## Required work:
Among the records below, find the line that has "BAT203: 1.5V (plus"; from there, give the lines again exactly, and stop after the line that has "U201: ATtiny25 -> ATtiny13A".

## Records provided:
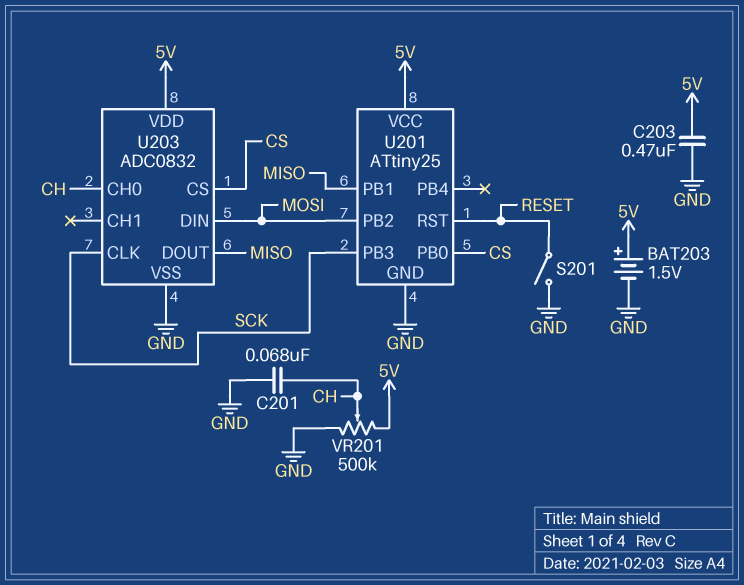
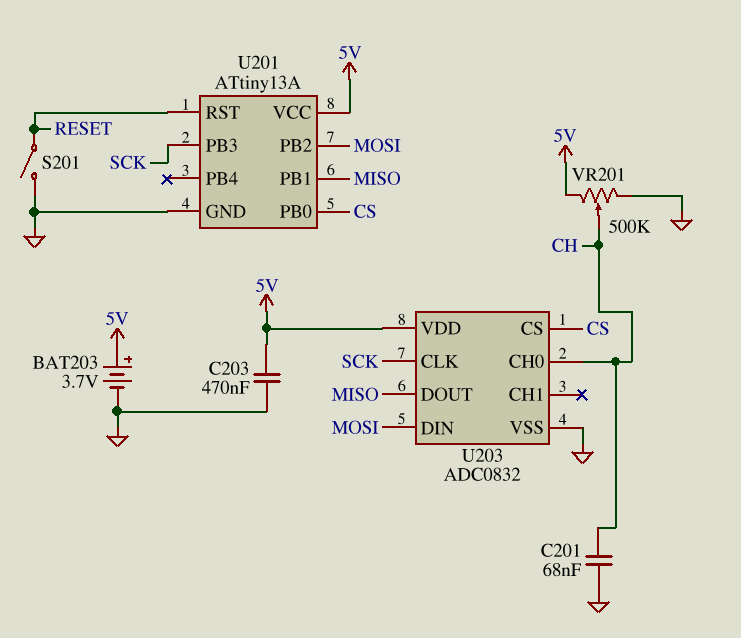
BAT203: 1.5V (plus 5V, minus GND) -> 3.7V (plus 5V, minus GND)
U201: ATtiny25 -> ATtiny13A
---
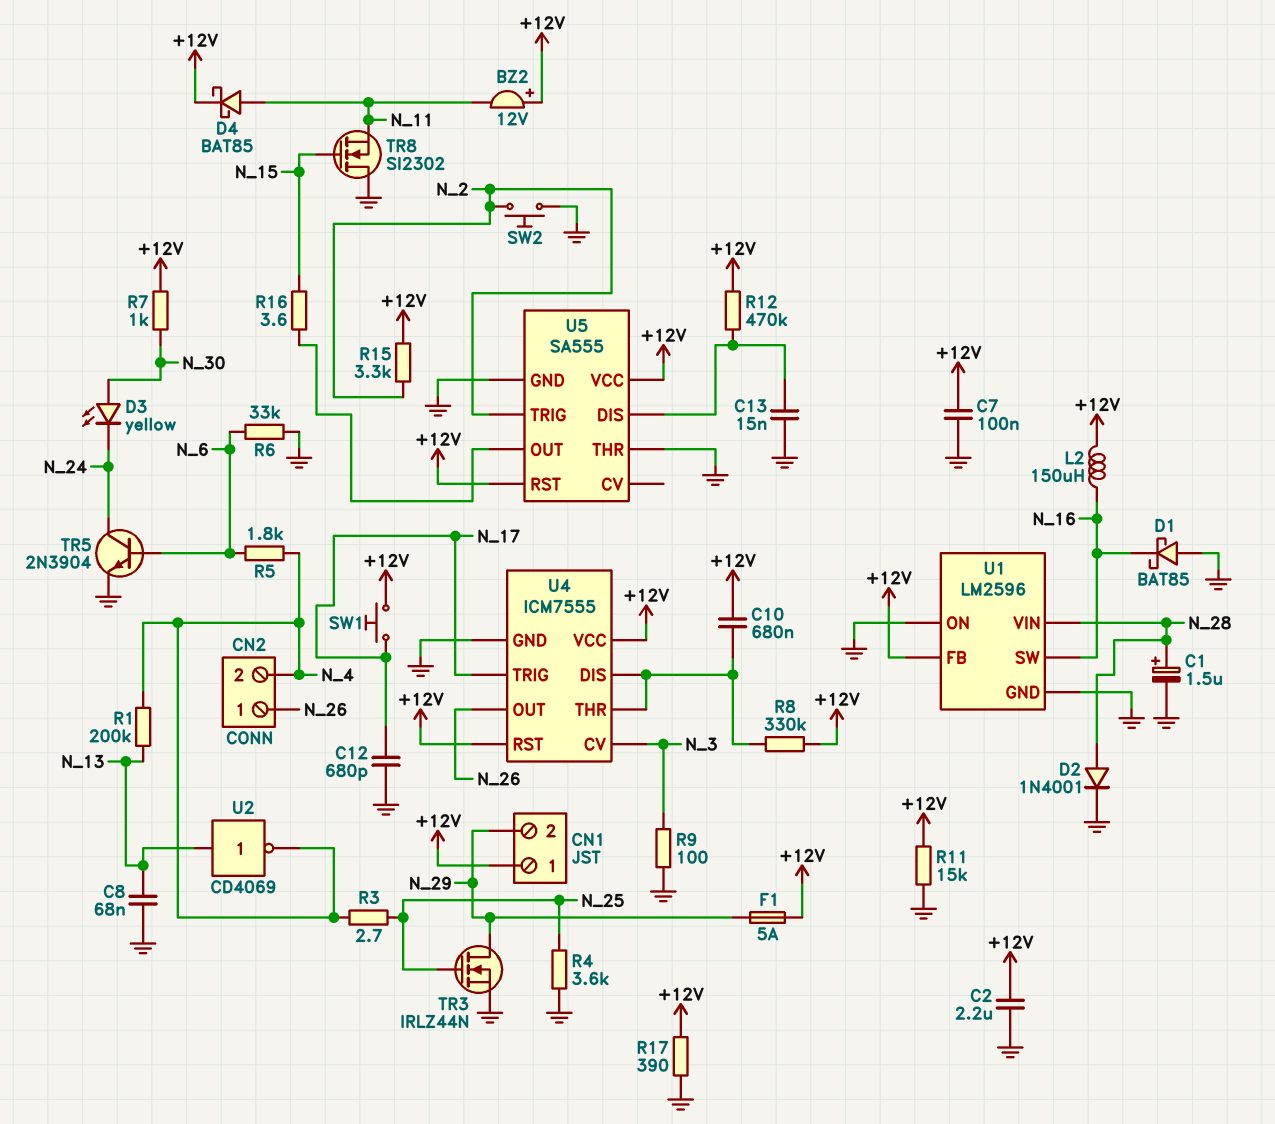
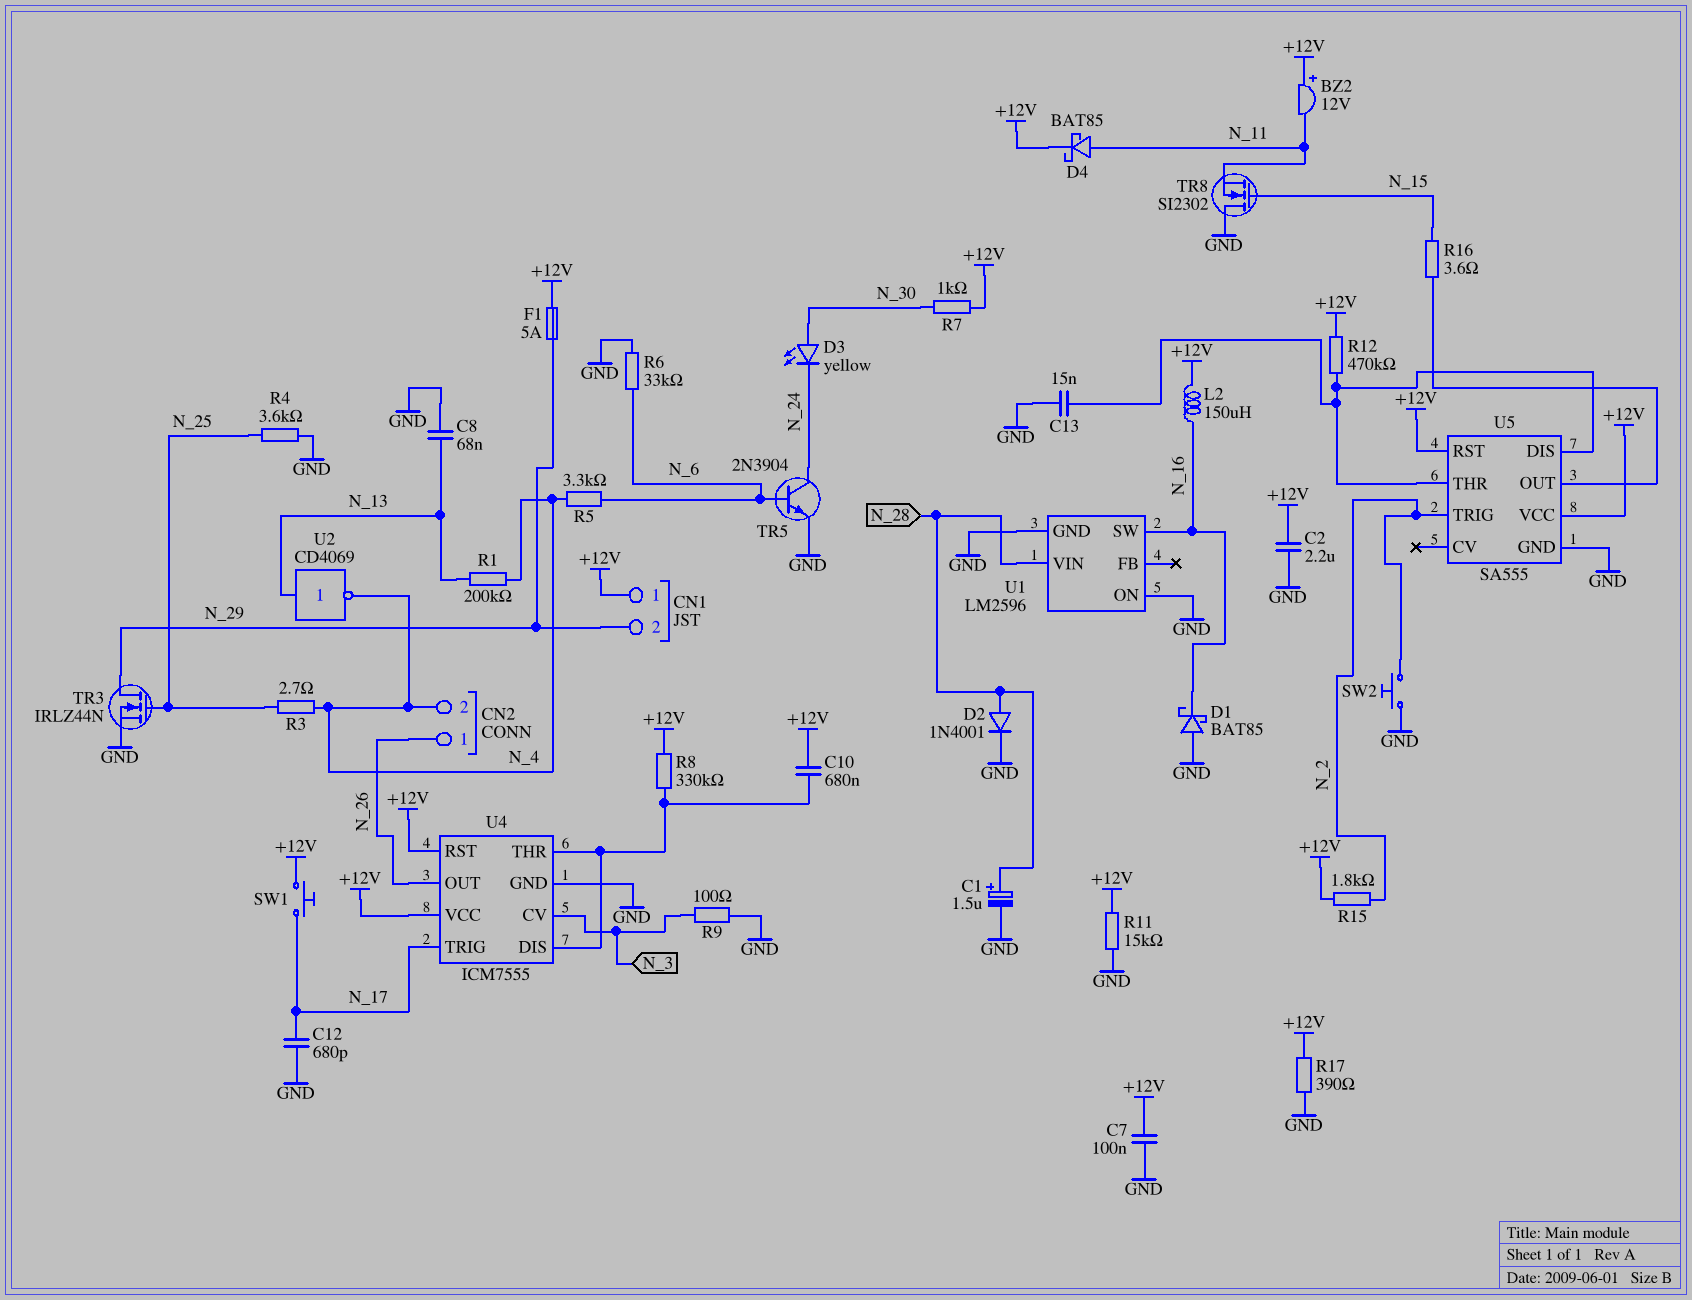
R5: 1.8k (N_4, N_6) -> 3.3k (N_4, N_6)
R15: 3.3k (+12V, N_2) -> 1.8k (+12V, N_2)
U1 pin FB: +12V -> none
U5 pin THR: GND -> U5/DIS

## Response below:
BAT203: 1.5V (plus 5V, minus GND) -> 3.7V (plus 5V, minus GND)
U201: ATtiny25 -> ATtiny13A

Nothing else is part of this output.